## Problem description
Copy every entry exactly as it reads and exclude whatever pictures appear.

## Material shown
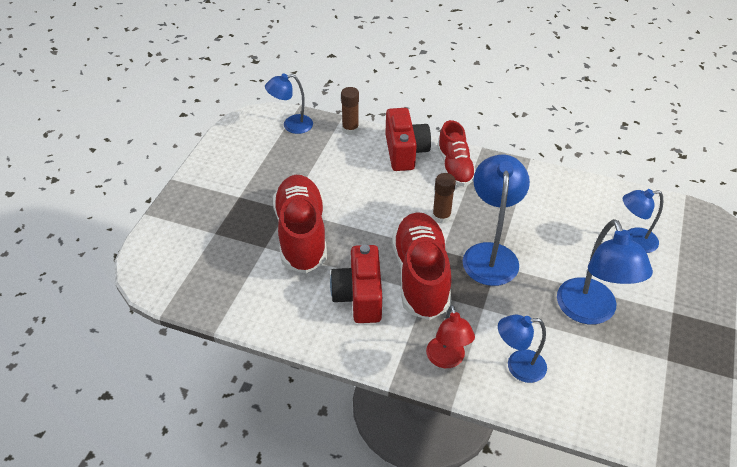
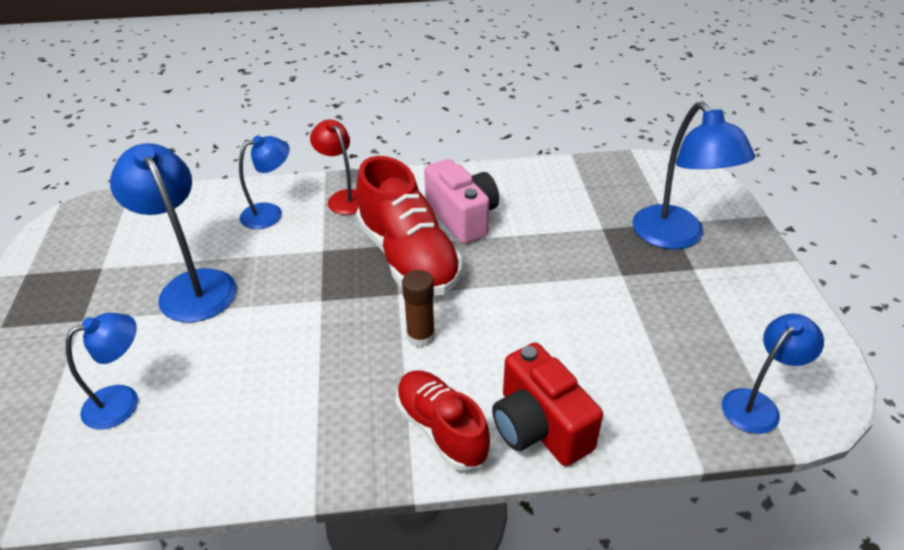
camera: 155 degrees right, 5 degrees down
red shoe [273,175,327,273] -> none
red camera [330,244,382,323] -> pink camera [424,159,499,244]
brown glue stick [341,87,359,135] -> none
blue lamp [463,155,530,286] -> blue lamp moved to [632,102,755,249]

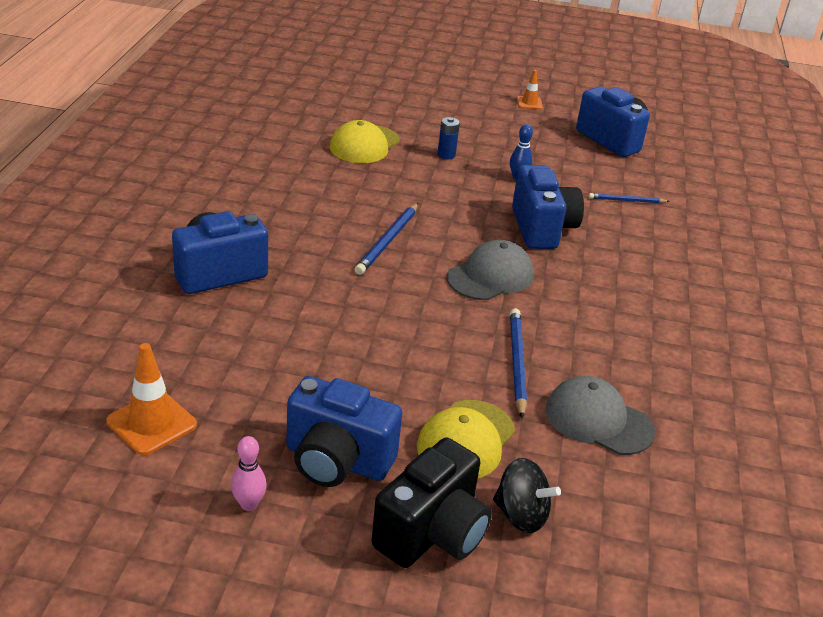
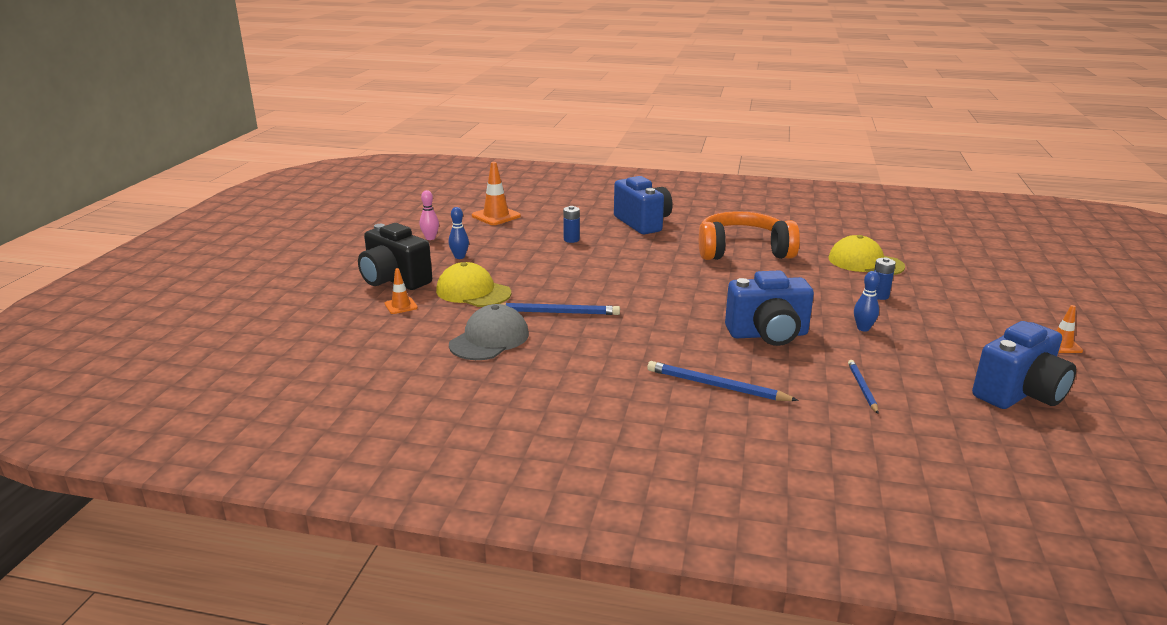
camera: 95 degrees right, 10 degrees down
blue camera [287,376,402,487] -> blue bowling pin [449,207,469,259]
blue pencil [355,203,418,275] -> blue pencil moved to [647,361,798,401]
grey cap [447,240,534,300] -> none
black spinning top [493,458,561,533] -> orange traffic cone [385,268,418,314]
none -> blue battery [563,206,580,243]
none -> orange headphones [699,211,800,260]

## Written answer
camera: 155 degrees right, 5 degrees down
red shoe [273,175,327,273] -> none
red camera [330,244,382,323] -> pink camera [424,159,499,244]
brown glue stick [341,87,359,135] -> none
blue lamp [463,155,530,286] -> blue lamp moved to [632,102,755,249]

camera: 95 degrees right, 10 degrees down
blue camera [287,376,402,487] -> blue bowling pin [449,207,469,259]
blue pencil [355,203,418,275] -> blue pencil moved to [647,361,798,401]
grey cap [447,240,534,300] -> none
black spinning top [493,458,561,533] -> orange traffic cone [385,268,418,314]
none -> blue battery [563,206,580,243]
none -> orange headphones [699,211,800,260]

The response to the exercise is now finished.